**Work required**.
Give back exactly the lines of the entries below from the line with "C9: none -> 47uF (GND, VE)" to the line with "U1 pin in-: SIG -> none", inclusive, and only those.

**Information supplied**.
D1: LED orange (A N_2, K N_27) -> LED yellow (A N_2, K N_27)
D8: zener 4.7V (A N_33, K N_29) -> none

--

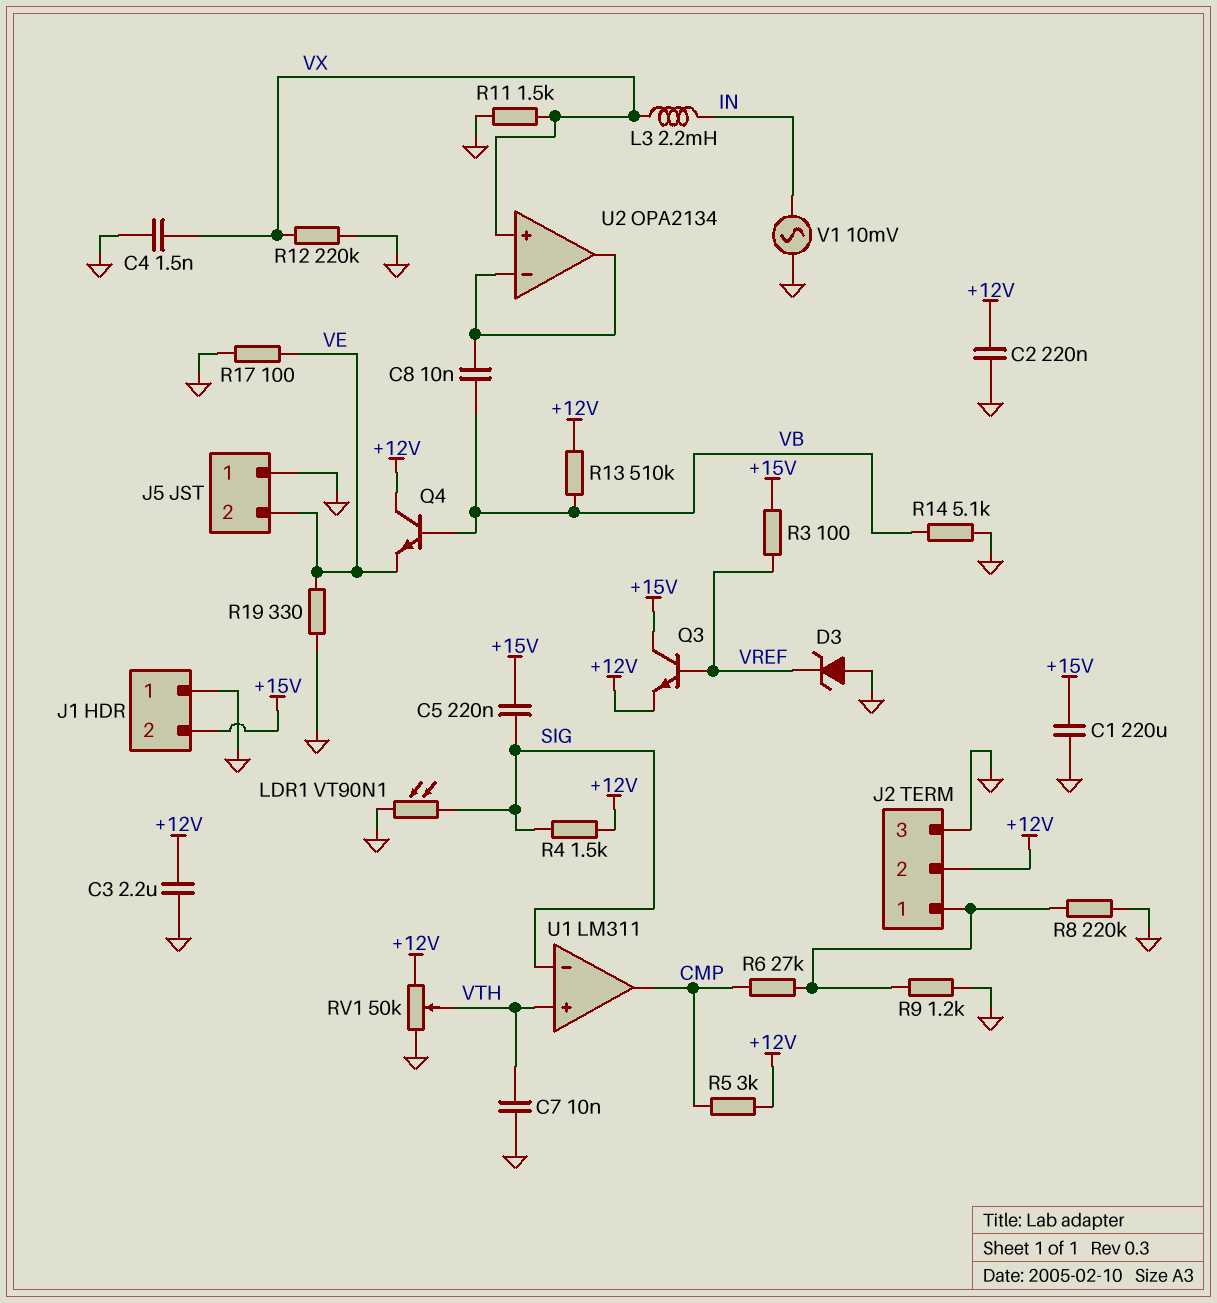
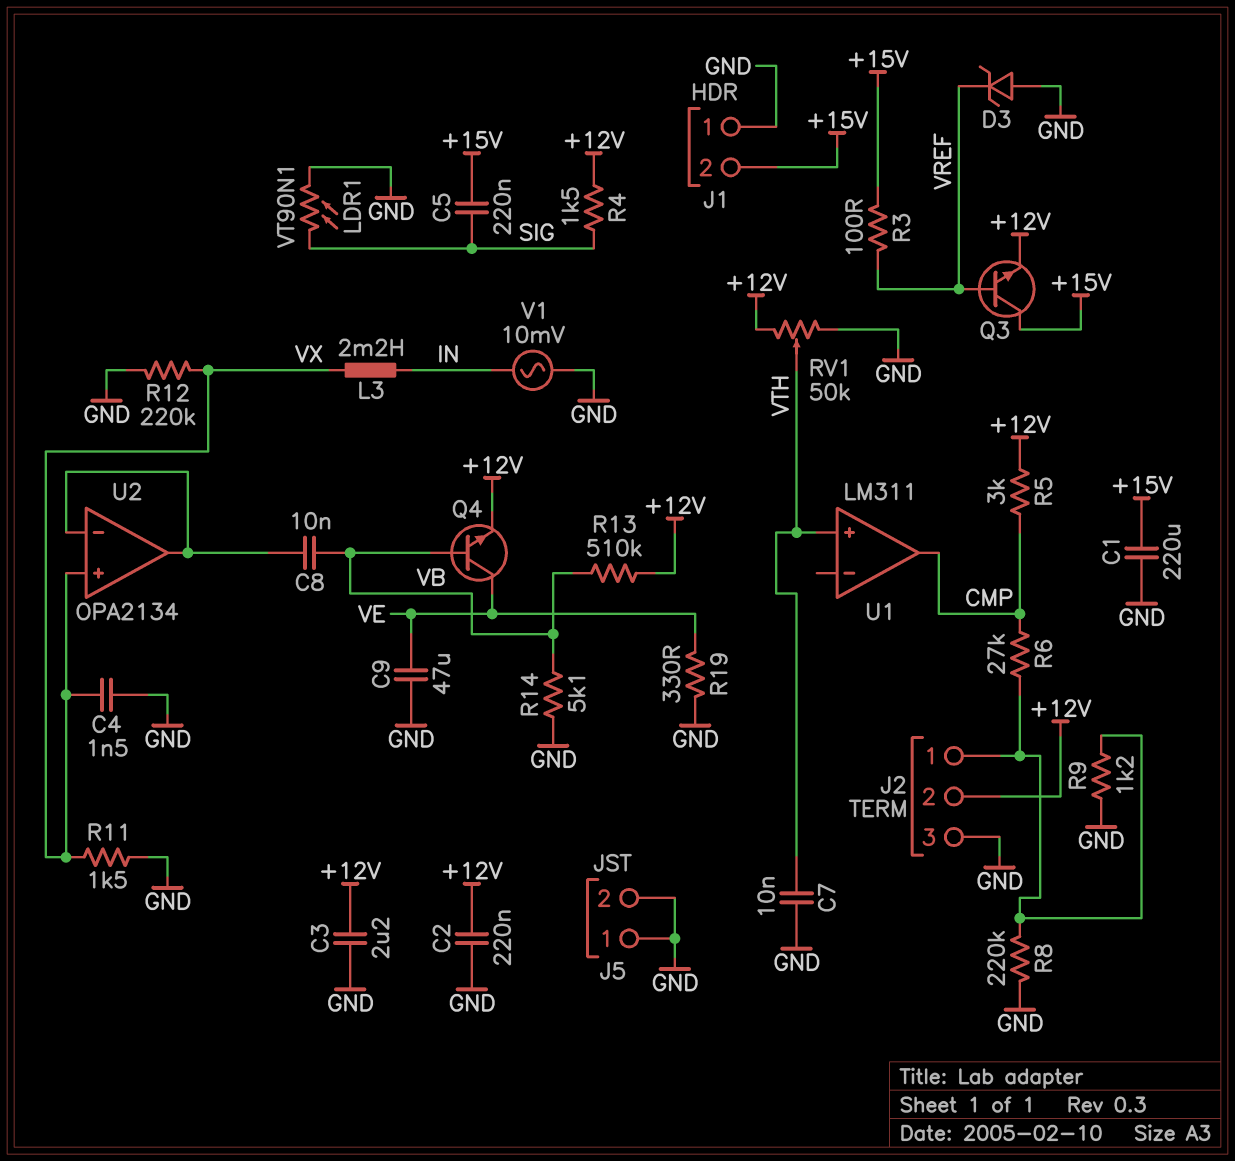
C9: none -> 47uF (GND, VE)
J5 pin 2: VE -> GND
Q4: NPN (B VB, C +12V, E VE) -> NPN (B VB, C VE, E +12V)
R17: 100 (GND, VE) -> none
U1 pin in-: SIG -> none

**Solution for this problem**.
C9: none -> 47uF (GND, VE)
J5 pin 2: VE -> GND
Q4: NPN (B VB, C +12V, E VE) -> NPN (B VB, C VE, E +12V)
R17: 100 (GND, VE) -> none
U1 pin in-: SIG -> none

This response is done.